#### Data shown ####

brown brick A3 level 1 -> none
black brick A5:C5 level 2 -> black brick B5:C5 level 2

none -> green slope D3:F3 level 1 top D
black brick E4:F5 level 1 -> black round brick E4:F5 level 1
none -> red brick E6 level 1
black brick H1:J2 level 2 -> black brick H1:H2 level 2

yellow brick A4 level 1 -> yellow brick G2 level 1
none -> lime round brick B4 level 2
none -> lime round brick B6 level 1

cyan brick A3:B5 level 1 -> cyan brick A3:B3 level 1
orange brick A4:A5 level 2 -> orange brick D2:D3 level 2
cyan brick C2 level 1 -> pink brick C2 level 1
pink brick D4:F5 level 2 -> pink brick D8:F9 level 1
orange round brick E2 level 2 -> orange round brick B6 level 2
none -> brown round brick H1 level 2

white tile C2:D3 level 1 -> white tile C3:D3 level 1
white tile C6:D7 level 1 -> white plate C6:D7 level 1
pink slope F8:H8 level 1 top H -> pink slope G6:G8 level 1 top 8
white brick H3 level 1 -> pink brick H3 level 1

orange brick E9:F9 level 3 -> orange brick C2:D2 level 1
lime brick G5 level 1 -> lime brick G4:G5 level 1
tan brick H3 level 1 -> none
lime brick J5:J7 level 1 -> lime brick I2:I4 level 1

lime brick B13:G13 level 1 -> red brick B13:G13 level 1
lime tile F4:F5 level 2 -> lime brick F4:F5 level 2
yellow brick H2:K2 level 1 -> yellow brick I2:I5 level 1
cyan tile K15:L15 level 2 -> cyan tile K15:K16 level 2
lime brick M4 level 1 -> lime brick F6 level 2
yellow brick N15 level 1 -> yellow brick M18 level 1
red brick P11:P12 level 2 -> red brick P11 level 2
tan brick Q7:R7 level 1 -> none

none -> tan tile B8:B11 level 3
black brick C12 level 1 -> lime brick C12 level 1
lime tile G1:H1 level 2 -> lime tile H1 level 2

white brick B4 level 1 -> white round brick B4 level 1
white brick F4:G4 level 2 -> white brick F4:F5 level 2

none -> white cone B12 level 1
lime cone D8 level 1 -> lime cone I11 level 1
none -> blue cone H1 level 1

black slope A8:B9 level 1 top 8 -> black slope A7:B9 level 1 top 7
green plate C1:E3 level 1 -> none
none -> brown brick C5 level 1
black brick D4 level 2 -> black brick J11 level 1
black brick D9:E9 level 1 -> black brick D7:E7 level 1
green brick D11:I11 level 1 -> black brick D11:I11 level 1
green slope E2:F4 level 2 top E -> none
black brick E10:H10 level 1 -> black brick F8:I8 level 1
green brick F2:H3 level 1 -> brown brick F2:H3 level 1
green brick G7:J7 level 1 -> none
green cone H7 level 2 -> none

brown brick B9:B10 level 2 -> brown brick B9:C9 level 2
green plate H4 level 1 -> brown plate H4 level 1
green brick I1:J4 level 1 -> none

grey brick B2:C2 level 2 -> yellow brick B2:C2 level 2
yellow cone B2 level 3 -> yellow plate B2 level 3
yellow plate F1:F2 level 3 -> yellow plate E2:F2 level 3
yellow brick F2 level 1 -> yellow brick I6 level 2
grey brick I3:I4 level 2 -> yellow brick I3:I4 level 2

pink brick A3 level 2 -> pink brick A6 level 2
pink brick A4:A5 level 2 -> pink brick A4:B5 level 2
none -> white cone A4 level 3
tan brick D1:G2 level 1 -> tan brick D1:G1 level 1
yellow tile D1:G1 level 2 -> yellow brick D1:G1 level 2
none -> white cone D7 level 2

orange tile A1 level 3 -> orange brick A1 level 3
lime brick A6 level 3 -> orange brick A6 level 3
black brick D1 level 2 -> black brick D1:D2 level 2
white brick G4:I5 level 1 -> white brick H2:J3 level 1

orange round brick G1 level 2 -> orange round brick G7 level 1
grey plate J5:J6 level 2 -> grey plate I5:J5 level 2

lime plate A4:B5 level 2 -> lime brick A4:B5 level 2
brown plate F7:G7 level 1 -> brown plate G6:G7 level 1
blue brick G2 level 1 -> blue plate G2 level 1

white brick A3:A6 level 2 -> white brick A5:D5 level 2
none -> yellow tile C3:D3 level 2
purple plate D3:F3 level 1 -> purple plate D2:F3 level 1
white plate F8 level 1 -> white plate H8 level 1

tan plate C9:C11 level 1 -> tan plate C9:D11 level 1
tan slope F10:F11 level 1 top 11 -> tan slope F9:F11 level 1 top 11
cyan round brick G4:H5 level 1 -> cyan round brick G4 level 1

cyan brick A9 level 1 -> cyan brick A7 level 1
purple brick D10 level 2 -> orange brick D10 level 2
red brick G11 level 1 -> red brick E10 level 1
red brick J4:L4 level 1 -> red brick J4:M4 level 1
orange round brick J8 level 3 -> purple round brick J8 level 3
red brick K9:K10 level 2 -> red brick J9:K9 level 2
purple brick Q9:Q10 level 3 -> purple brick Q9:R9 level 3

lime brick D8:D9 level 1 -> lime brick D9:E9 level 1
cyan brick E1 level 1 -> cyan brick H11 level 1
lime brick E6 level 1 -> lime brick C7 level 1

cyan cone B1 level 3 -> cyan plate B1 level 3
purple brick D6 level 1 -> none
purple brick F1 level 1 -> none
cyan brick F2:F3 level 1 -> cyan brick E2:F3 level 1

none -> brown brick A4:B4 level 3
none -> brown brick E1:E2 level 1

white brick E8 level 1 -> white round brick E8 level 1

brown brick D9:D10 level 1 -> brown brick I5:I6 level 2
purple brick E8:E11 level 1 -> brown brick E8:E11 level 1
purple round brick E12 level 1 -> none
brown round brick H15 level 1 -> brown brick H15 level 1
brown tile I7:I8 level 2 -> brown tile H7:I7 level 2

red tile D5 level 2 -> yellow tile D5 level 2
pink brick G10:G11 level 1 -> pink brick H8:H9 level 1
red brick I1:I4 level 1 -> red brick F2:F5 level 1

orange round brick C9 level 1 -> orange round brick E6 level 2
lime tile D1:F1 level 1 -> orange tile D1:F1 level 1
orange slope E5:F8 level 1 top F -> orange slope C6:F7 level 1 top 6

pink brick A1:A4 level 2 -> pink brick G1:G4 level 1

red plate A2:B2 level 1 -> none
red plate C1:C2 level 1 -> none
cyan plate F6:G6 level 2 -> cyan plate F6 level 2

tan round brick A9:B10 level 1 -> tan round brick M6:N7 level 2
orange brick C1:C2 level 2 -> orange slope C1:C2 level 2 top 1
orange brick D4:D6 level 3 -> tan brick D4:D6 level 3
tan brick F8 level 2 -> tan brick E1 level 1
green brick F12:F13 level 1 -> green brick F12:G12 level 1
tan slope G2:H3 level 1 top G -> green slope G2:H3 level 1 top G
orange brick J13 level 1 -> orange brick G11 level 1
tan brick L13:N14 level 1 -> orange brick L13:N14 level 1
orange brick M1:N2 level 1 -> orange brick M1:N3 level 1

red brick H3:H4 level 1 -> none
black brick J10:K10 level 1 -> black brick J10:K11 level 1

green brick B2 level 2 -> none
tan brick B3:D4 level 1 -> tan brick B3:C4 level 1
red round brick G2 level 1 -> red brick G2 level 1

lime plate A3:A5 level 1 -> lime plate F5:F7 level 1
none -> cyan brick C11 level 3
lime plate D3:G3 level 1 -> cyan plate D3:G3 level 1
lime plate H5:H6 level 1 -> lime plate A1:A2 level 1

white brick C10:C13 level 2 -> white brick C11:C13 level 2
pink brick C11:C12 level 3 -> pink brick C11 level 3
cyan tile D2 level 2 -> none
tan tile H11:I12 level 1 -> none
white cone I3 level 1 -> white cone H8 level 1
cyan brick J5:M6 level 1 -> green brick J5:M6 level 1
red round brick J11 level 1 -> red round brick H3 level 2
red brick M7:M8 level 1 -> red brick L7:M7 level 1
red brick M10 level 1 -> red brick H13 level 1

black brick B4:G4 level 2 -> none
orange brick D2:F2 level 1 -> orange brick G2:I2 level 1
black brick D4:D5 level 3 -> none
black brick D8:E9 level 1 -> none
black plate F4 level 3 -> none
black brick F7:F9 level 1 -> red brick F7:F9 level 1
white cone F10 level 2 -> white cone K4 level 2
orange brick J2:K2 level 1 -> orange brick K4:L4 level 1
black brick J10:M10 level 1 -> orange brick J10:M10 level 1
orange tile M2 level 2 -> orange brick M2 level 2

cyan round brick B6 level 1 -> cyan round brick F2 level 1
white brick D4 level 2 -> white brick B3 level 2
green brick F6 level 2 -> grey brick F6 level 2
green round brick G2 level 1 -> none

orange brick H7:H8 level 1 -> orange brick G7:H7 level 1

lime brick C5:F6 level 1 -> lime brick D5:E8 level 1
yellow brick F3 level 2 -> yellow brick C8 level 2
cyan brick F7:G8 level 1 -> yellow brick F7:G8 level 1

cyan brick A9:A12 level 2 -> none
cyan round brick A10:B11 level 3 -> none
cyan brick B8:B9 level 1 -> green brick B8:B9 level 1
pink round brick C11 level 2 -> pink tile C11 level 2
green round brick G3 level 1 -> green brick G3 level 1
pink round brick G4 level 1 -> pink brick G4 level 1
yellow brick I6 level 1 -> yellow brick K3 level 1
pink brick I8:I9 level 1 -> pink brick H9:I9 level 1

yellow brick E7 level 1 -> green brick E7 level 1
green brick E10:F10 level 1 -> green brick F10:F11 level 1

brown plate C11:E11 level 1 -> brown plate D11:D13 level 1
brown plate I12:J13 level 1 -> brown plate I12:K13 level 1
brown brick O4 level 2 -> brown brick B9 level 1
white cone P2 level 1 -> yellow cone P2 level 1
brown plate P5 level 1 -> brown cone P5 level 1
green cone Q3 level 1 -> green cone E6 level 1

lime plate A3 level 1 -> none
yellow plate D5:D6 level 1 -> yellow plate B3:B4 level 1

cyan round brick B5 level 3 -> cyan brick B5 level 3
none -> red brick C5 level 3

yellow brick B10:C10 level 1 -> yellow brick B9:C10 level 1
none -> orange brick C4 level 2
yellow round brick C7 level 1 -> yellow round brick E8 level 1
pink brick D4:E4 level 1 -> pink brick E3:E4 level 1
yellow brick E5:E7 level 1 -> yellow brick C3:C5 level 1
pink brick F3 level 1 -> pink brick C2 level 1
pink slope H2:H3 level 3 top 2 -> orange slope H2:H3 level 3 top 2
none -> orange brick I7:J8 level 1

####

▸ **What to work on**: After locating the line with "green brick D11:I11" in the material above, return it and each line after it exactly, ending at the line with "yellow cone B2".

▸ **Answer**:
green brick D11:I11 level 1 -> black brick D11:I11 level 1
green slope E2:F4 level 2 top E -> none
black brick E10:H10 level 1 -> black brick F8:I8 level 1
green brick F2:H3 level 1 -> brown brick F2:H3 level 1
green brick G7:J7 level 1 -> none
green cone H7 level 2 -> none

brown brick B9:B10 level 2 -> brown brick B9:C9 level 2
green plate H4 level 1 -> brown plate H4 level 1
green brick I1:J4 level 1 -> none

grey brick B2:C2 level 2 -> yellow brick B2:C2 level 2
yellow cone B2 level 3 -> yellow plate B2 level 3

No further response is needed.